[Object change listings]

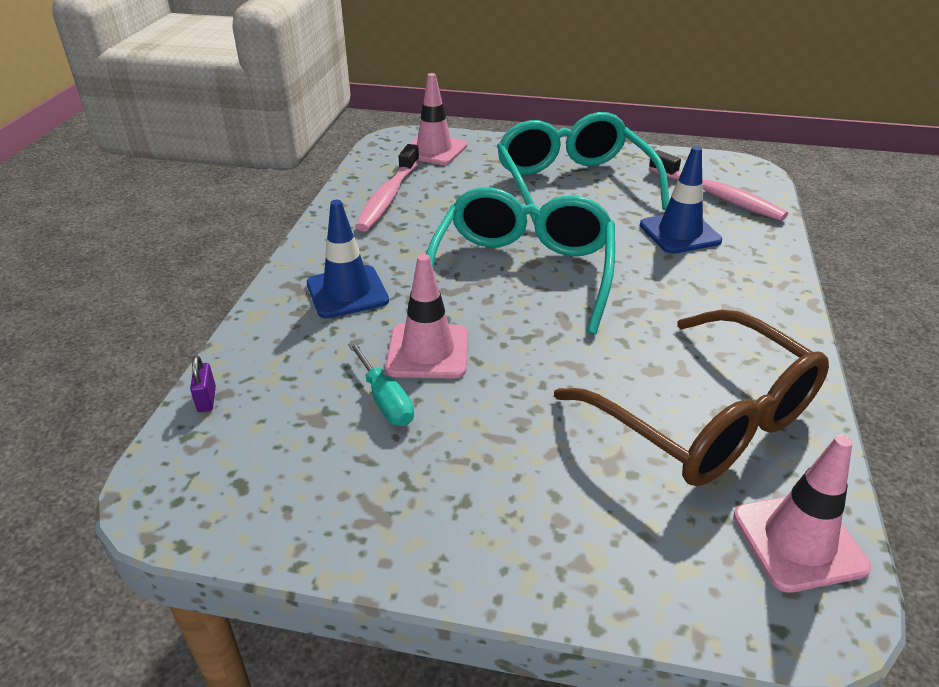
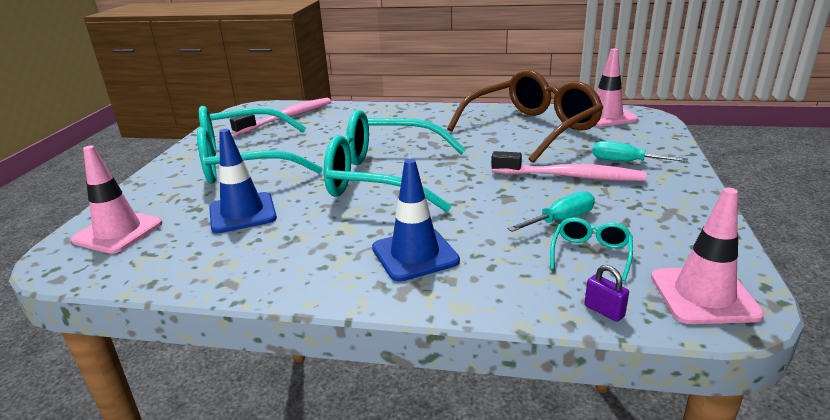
camera: 90 degrees left, 10 degrees down
(207, 399) = (604, 311): purple padlock -> purple padlock turned 60 degrees clockwise
(304, 411) = (591, 254): none -> turquoise glasses
(388, 197) = (222, 251): pink toothbrush -> pink toothbrush (571, 176)
(428, 351) = (496, 208): pink traffic cone -> pink traffic cone (704, 295)
(558, 510) = (625, 162): none -> turquoise screwdriver
(679, 233) = (336, 129): blue traffic cone -> blue traffic cone (242, 213)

◆ **Your task**:
State how many lines in the entries hold the word "degrees", giving the number alone.

◆ **Written response**:
2